▶ Exercise description
Everything in the records below except the pictures must be written out exactly.

▶ Provided entries
+---+

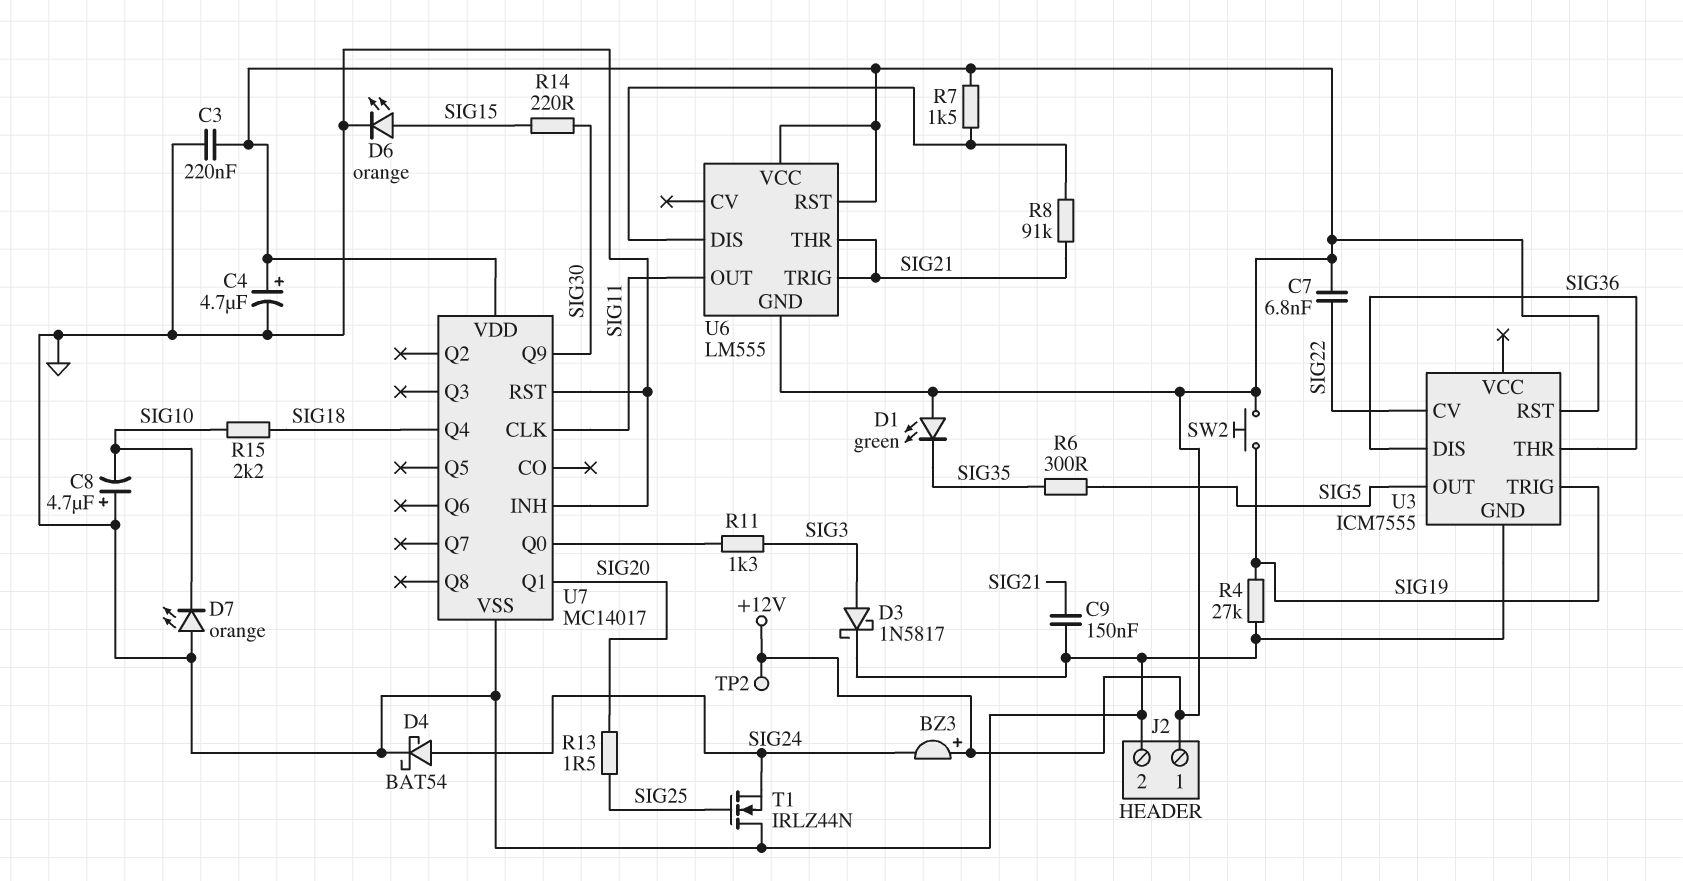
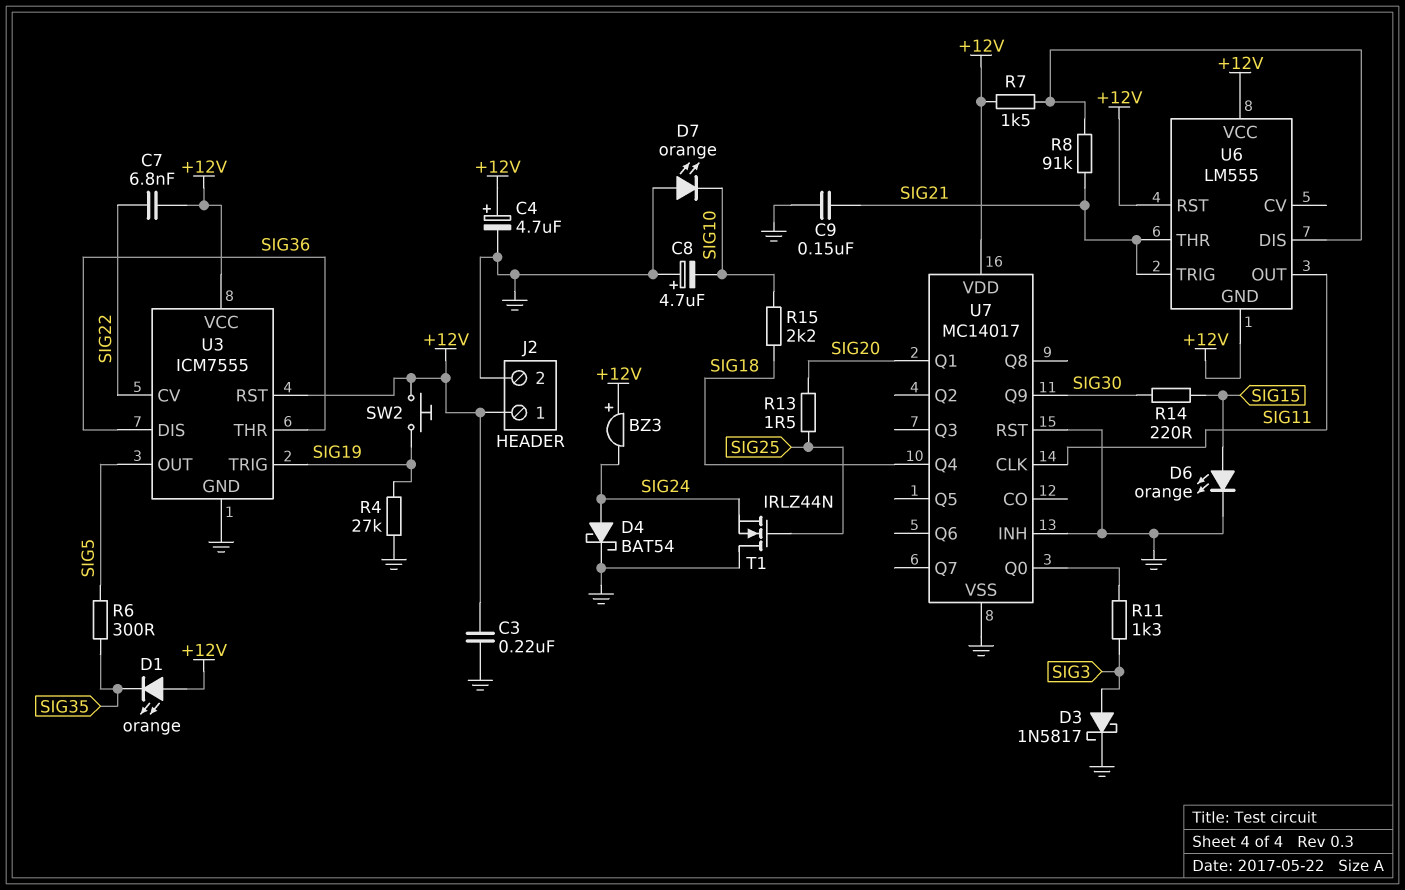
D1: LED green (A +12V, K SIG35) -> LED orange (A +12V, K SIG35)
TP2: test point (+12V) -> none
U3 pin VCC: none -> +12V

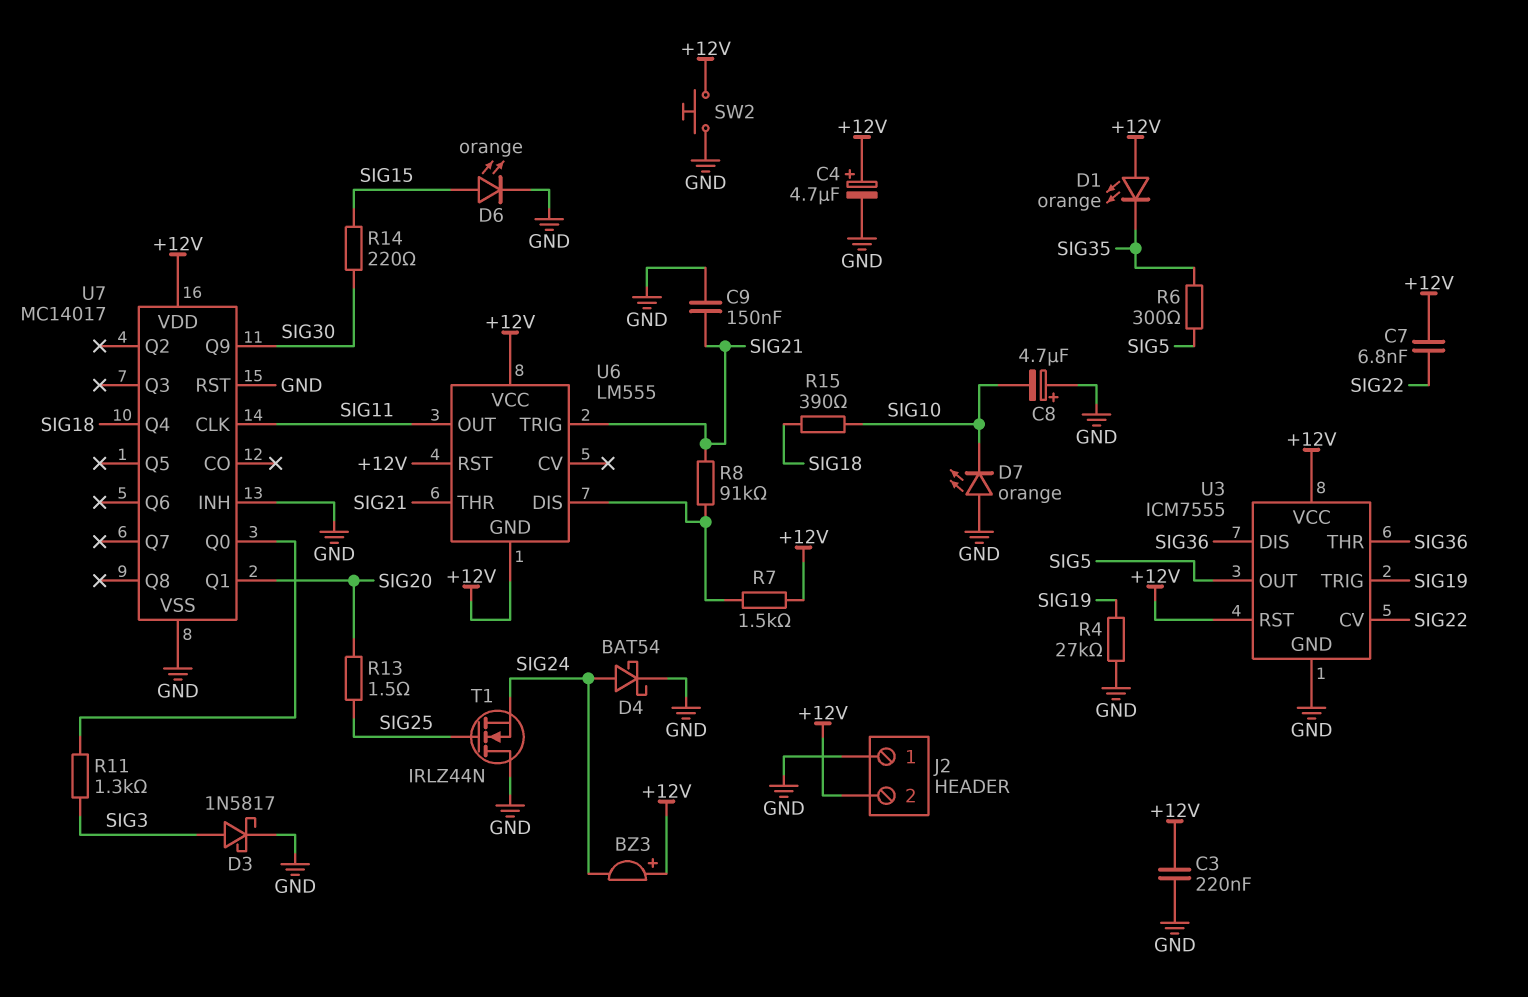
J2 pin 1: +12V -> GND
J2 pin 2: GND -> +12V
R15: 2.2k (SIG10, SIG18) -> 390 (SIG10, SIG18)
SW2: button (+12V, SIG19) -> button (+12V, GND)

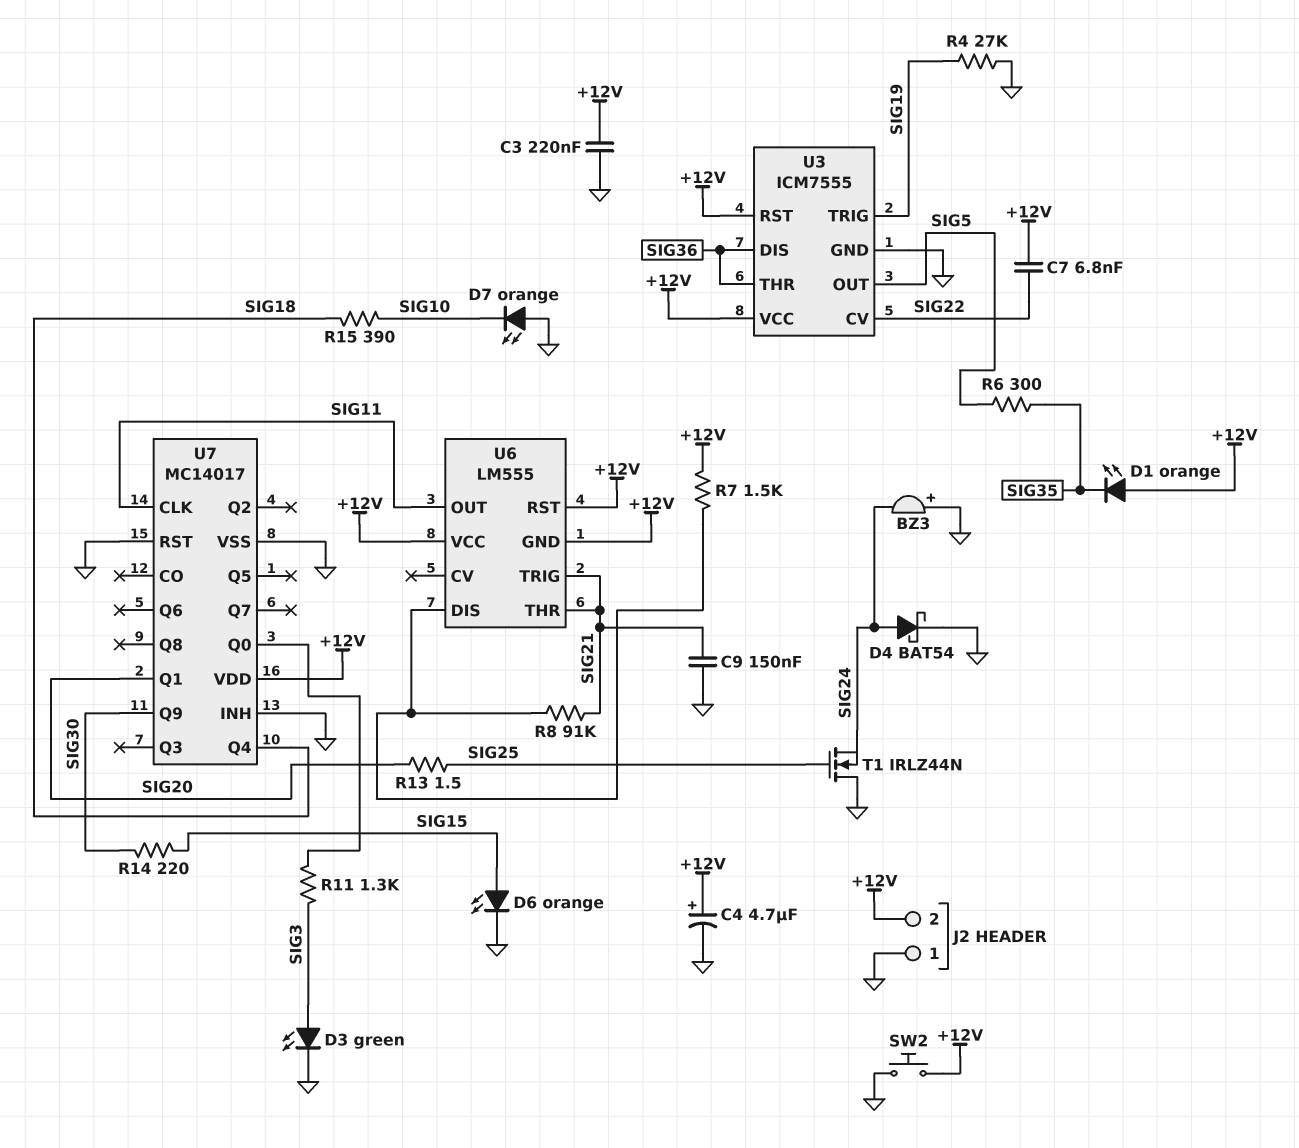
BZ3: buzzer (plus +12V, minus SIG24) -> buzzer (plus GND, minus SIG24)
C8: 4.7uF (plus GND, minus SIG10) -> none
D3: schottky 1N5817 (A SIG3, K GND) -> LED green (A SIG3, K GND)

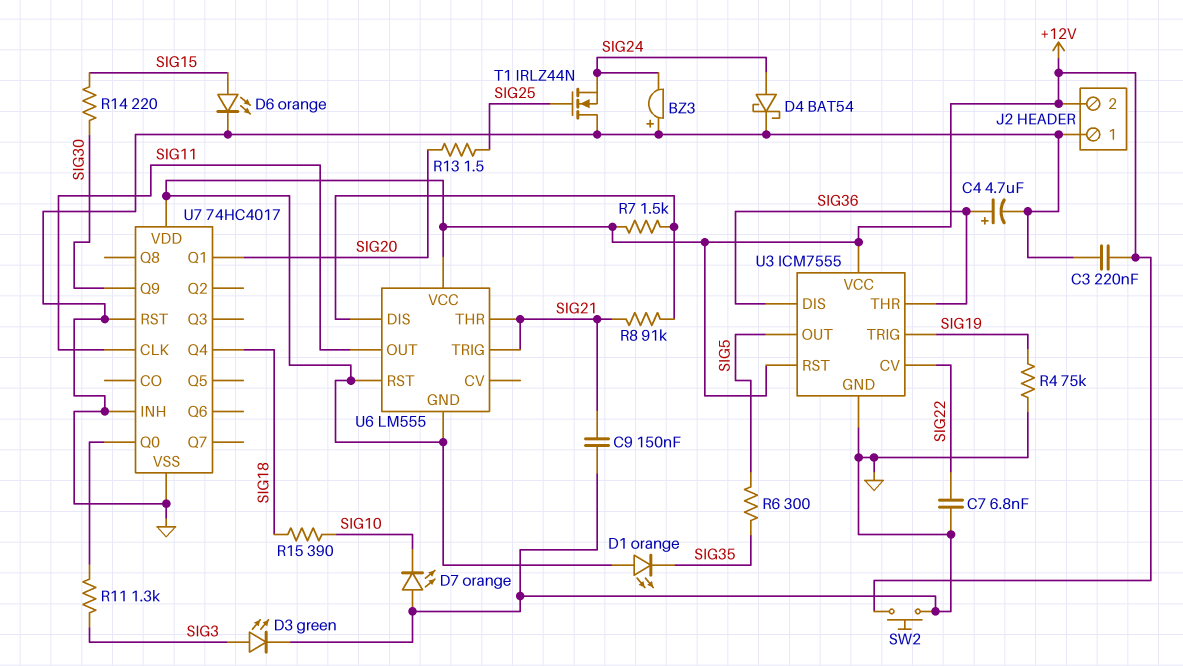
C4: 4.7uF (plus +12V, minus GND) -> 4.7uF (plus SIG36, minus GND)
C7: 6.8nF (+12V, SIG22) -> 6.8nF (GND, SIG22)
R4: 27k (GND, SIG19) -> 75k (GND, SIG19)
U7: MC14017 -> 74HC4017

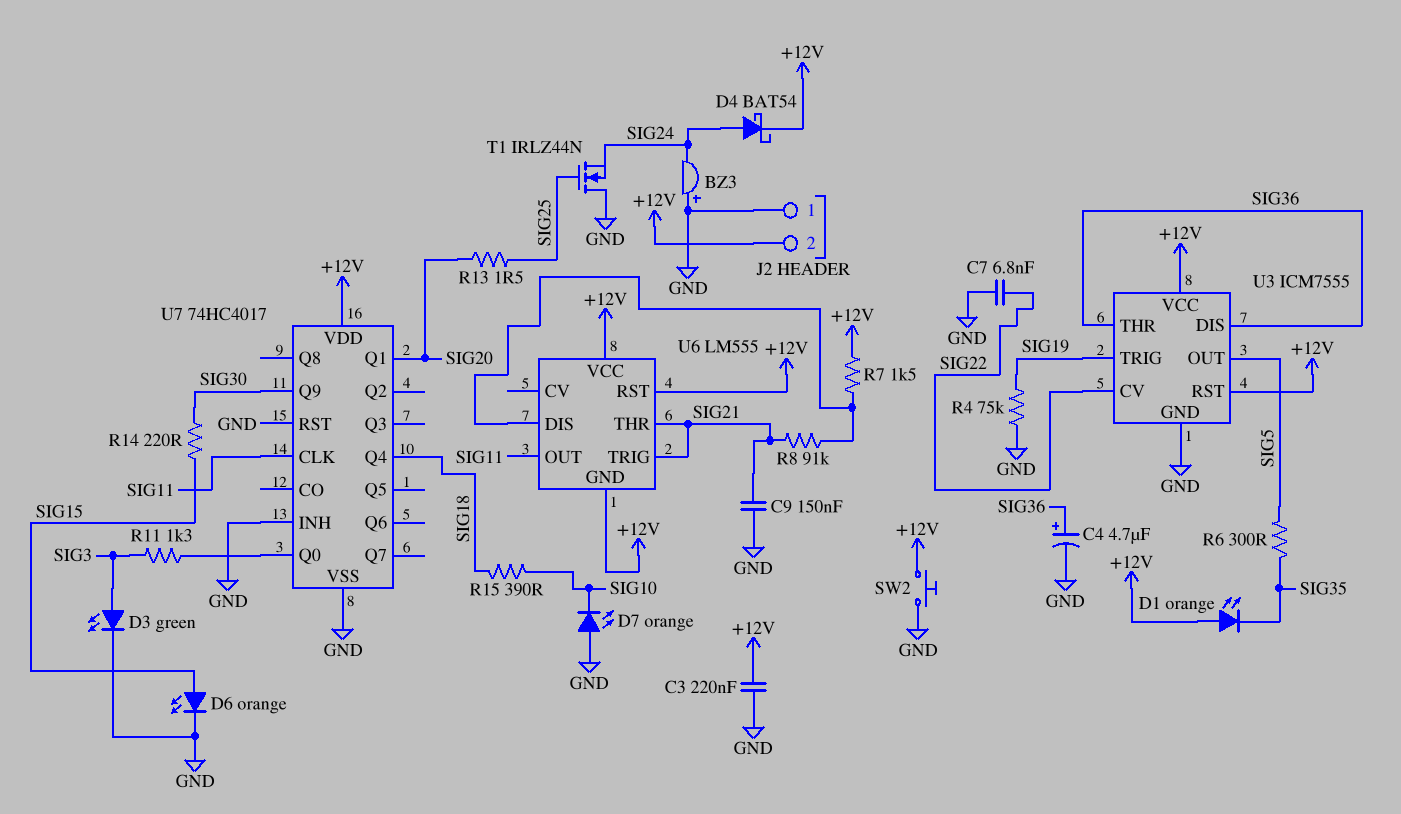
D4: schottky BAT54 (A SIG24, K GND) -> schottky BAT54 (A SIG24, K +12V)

+---+

▶ Result of the exercise
D1: LED green (A +12V, K SIG35) -> LED orange (A +12V, K SIG35)
TP2: test point (+12V) -> none
U3 pin VCC: none -> +12V

J2 pin 1: +12V -> GND
J2 pin 2: GND -> +12V
R15: 2.2k (SIG10, SIG18) -> 390 (SIG10, SIG18)
SW2: button (+12V, SIG19) -> button (+12V, GND)

BZ3: buzzer (plus +12V, minus SIG24) -> buzzer (plus GND, minus SIG24)
C8: 4.7uF (plus GND, minus SIG10) -> none
D3: schottky 1N5817 (A SIG3, K GND) -> LED green (A SIG3, K GND)

C4: 4.7uF (plus +12V, minus GND) -> 4.7uF (plus SIG36, minus GND)
C7: 6.8nF (+12V, SIG22) -> 6.8nF (GND, SIG22)
R4: 27k (GND, SIG19) -> 75k (GND, SIG19)
U7: MC14017 -> 74HC4017

D4: schottky BAT54 (A SIG24, K GND) -> schottky BAT54 (A SIG24, K +12V)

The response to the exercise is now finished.